--- START ---

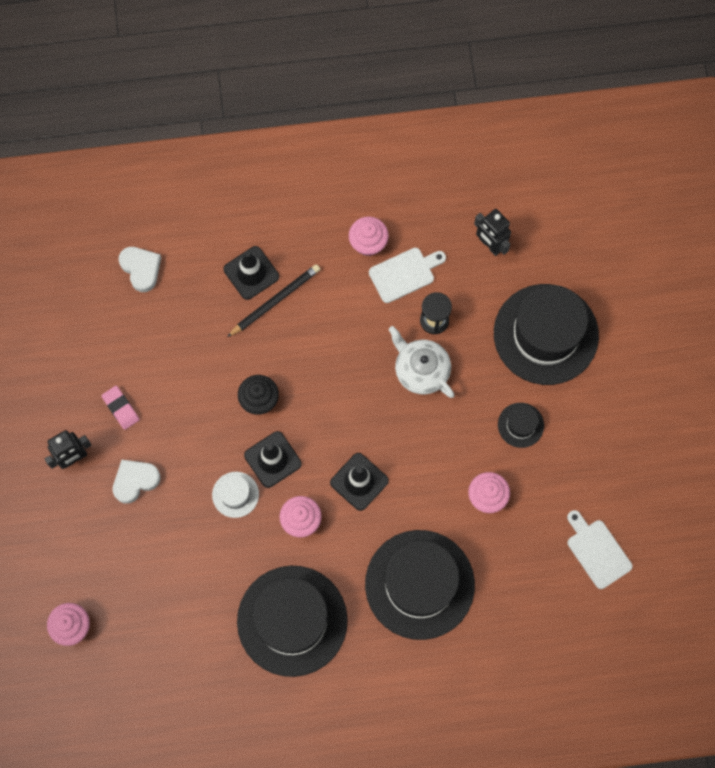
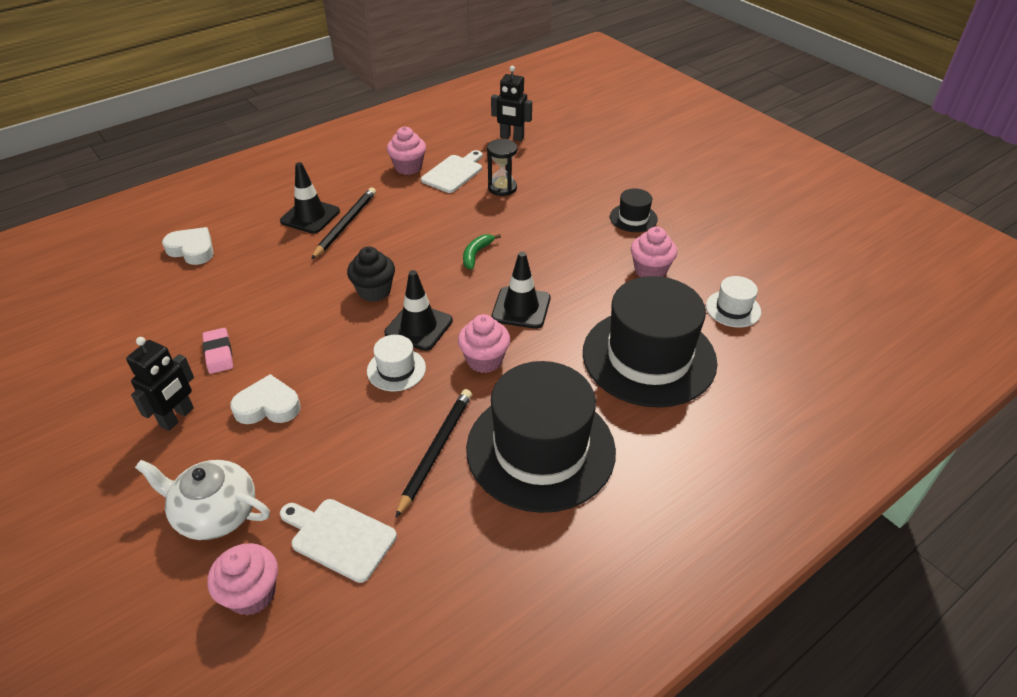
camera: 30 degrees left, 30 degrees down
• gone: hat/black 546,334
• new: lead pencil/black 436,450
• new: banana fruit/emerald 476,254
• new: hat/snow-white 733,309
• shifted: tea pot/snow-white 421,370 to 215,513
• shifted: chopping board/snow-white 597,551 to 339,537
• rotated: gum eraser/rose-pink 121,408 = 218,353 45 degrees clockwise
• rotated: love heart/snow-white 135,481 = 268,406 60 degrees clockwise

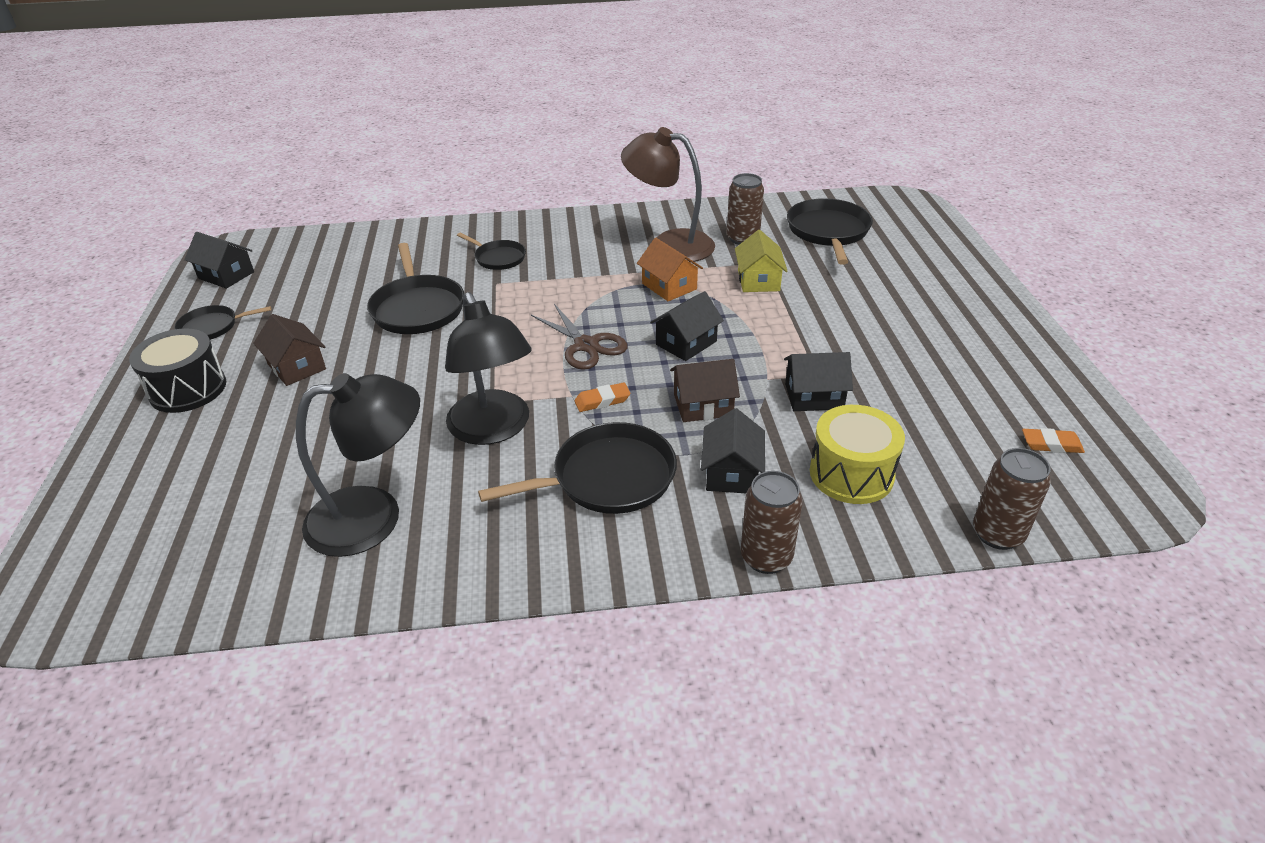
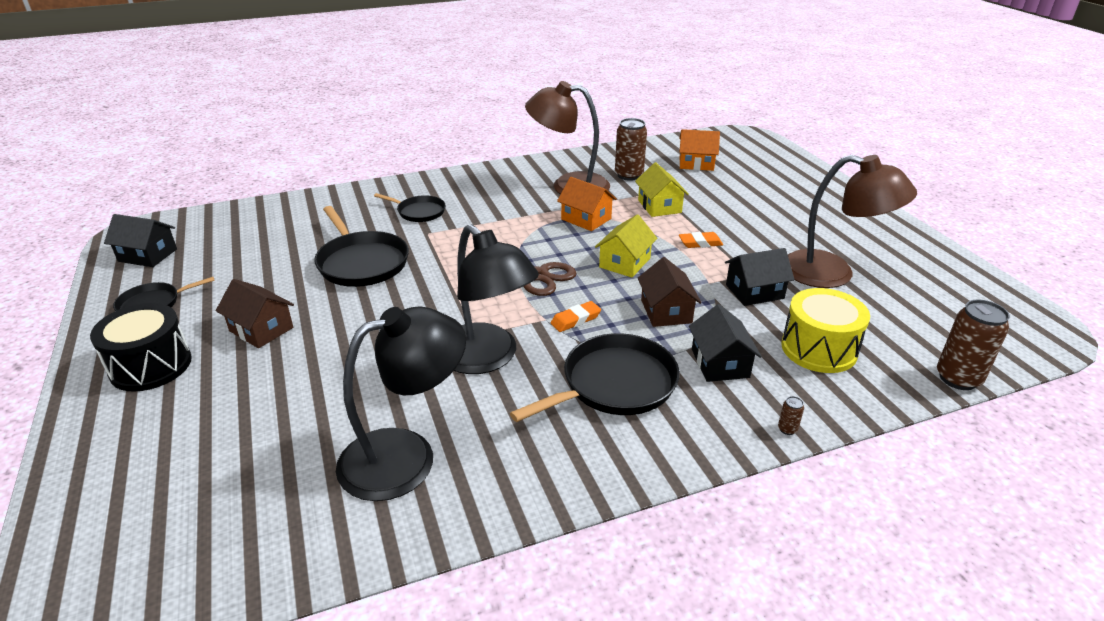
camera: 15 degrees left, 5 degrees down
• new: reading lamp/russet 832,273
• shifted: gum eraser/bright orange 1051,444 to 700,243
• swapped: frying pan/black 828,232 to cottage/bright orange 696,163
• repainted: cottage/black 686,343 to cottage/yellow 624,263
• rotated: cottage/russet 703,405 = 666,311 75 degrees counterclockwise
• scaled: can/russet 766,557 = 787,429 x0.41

--- END ---

**Exercise:** Please reproduce exactly the lines in the listing above from the one containing "banana fruit/emerald 476,254" through the one containing "45 degrees clockwise", both included, and nothing more.

**Output of the exercise:**
• new: banana fruit/emerald 476,254
• new: hat/snow-white 733,309
• shifted: tea pot/snow-white 421,370 to 215,513
• shifted: chopping board/snow-white 597,551 to 339,537
• rotated: gum eraser/rose-pink 121,408 = 218,353 45 degrees clockwise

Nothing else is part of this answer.